Restate every line below word for word, but drop each picture.

**Data to use:**
>>>

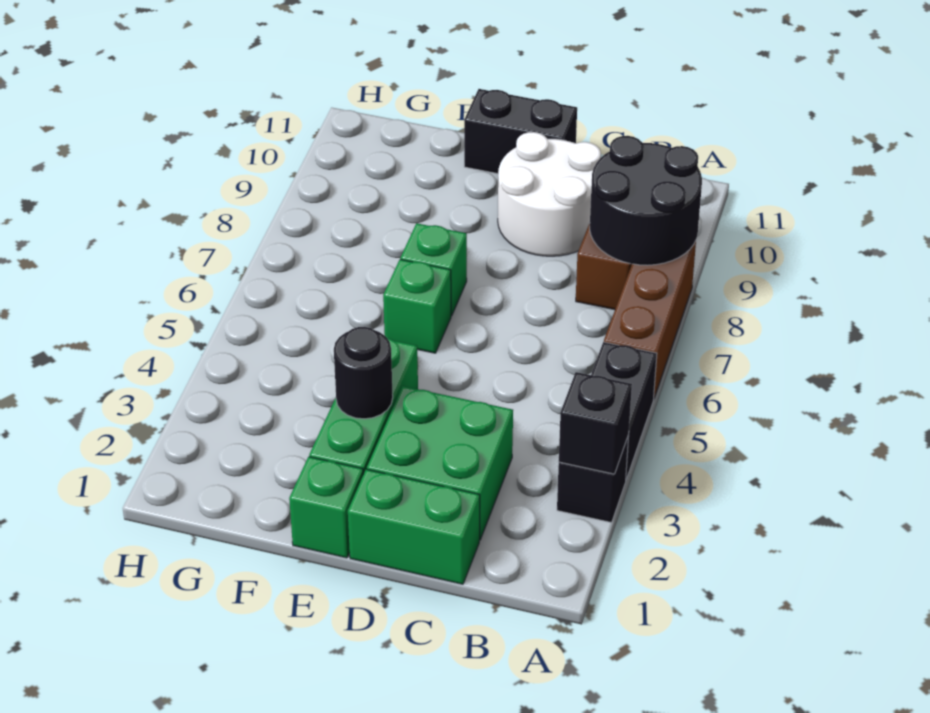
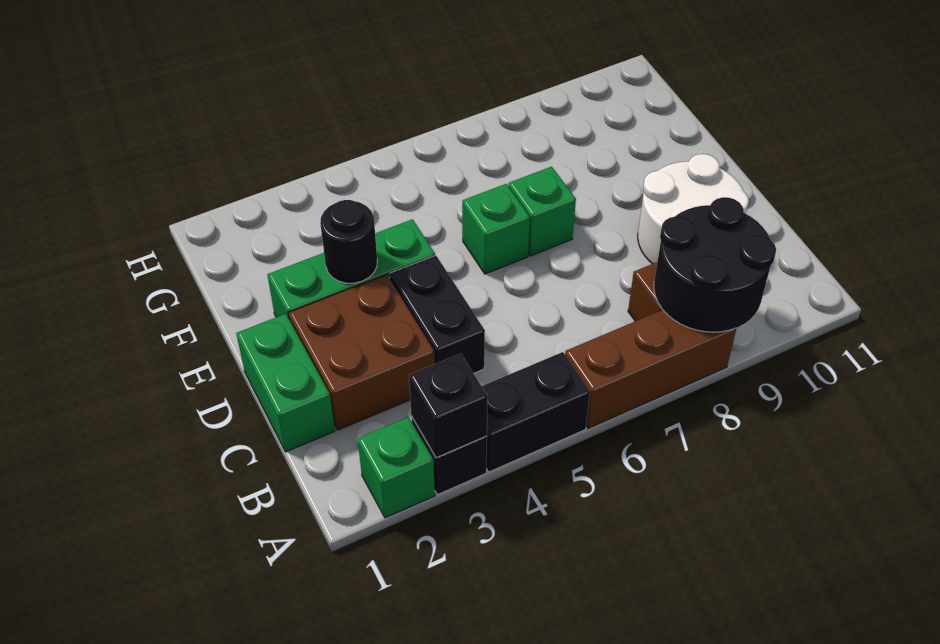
green brick C2:D3 level 1 -> brown brick C2:D3 level 1
black brick D11:E11 level 1 -> black brick C4:D4 level 1
green brick E1 level 1 -> green brick A2 level 1

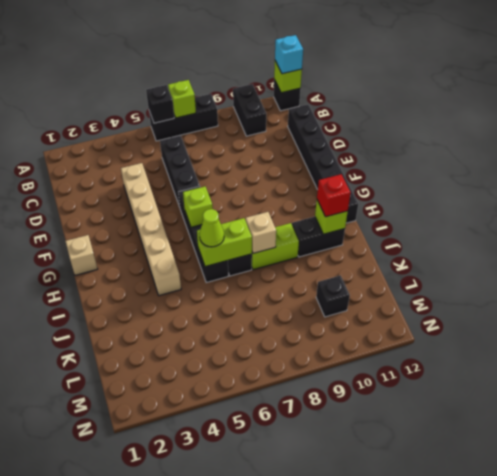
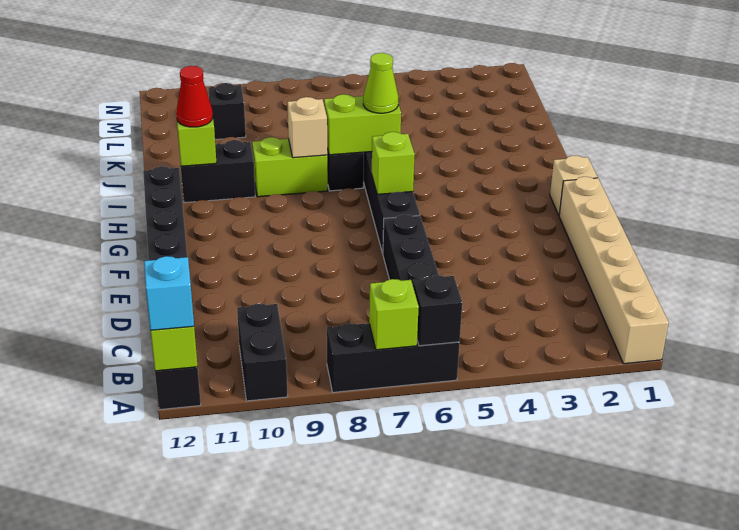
tan brick D4:I4 level 1 -> tan brick A1:F1 level 1
red brick I11 level 3 -> red cone I11 level 3

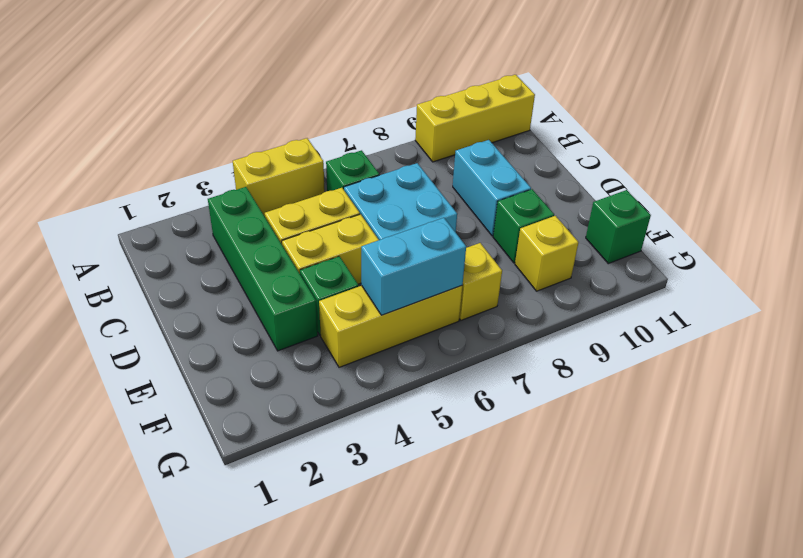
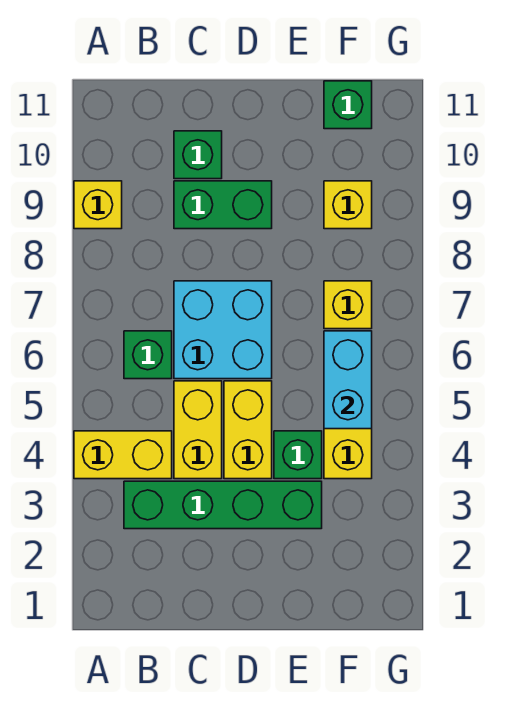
yellow brick A4:A5 level 1 -> yellow brick A4:B4 level 1
yellow brick A9:A11 level 1 -> yellow brick A9 level 1
cyan brick C9:D9 level 1 -> green brick C9:D9 level 1
green brick E9 level 1 -> green brick C10 level 1

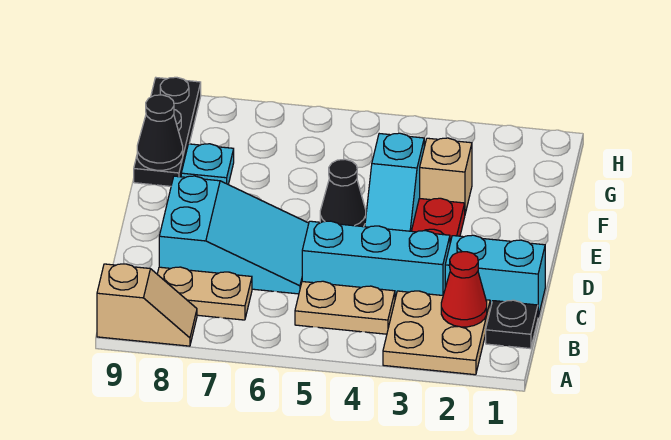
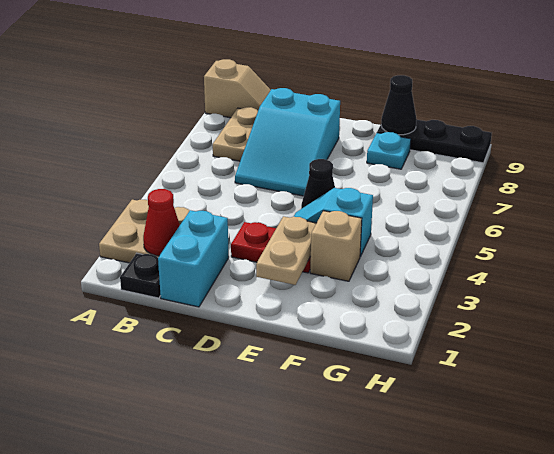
tan slope A8:A9 level 1 top 9 -> tan slope A9:B9 level 1 top A
tan plate B4:B5 level 1 -> tan plate E2:E3 level 2
cyan brick C3:C5 level 1 -> none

<<<

**Output for this exercise:**
green brick C2:D3 level 1 -> brown brick C2:D3 level 1
black brick D11:E11 level 1 -> black brick C4:D4 level 1
green brick E1 level 1 -> green brick A2 level 1

tan brick D4:I4 level 1 -> tan brick A1:F1 level 1
red brick I11 level 3 -> red cone I11 level 3

yellow brick A4:A5 level 1 -> yellow brick A4:B4 level 1
yellow brick A9:A11 level 1 -> yellow brick A9 level 1
cyan brick C9:D9 level 1 -> green brick C9:D9 level 1
green brick E9 level 1 -> green brick C10 level 1

tan slope A8:A9 level 1 top 9 -> tan slope A9:B9 level 1 top A
tan plate B4:B5 level 1 -> tan plate E2:E3 level 2
cyan brick C3:C5 level 1 -> none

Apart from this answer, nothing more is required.